Scene difference descriptions:
........
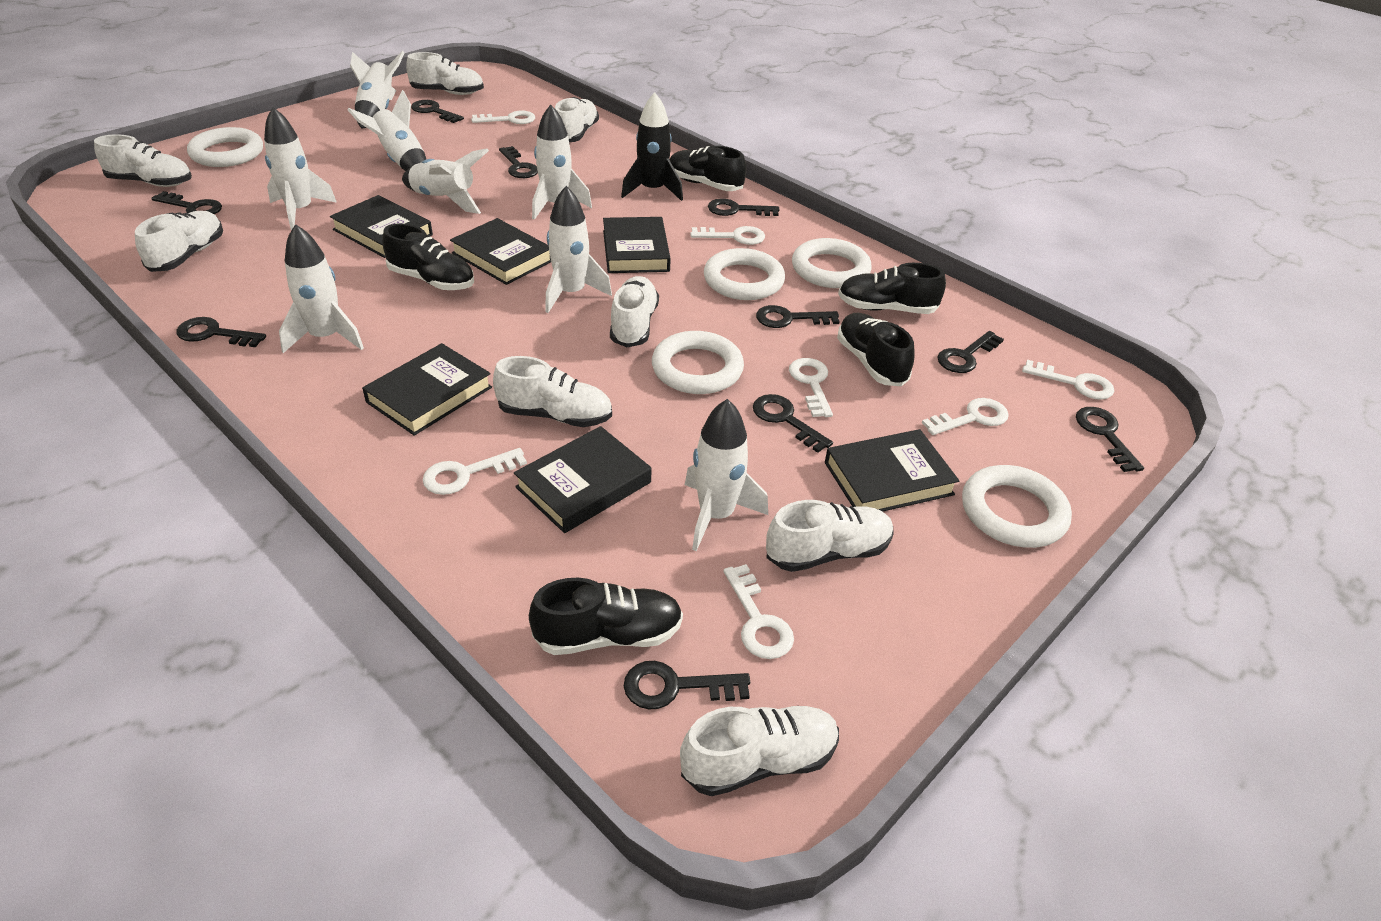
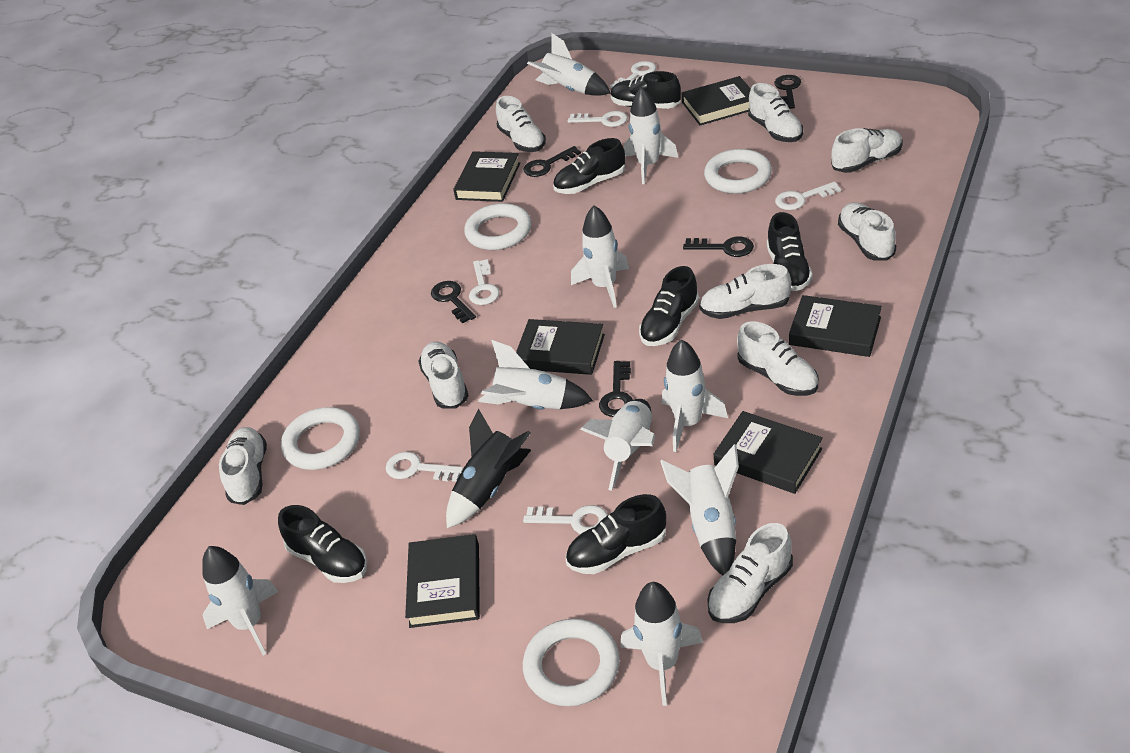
black key: 10 -> 5
black shoe: 5 -> 6
white key: 7 -> 6
white ring: 5 -> 4
white rocket: 8 -> 9
white shoe: 8 -> 9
........
In the entries, find every line holding "white" and copy it.

white key: 7 -> 6
white ring: 5 -> 4
white rocket: 8 -> 9
white shoe: 8 -> 9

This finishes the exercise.